INSTRUCTIONS FOR THE TASK:
Needed from the entries below: every line that holds the word "turquoise".
━━━━━━━━━━━━━━━━
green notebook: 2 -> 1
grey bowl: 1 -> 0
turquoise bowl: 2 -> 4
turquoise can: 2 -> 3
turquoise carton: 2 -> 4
━━━━━━━━━━━━━━━━
TASK RESULT:
turquoise bowl: 2 -> 4
turquoise can: 2 -> 3
turquoise carton: 2 -> 4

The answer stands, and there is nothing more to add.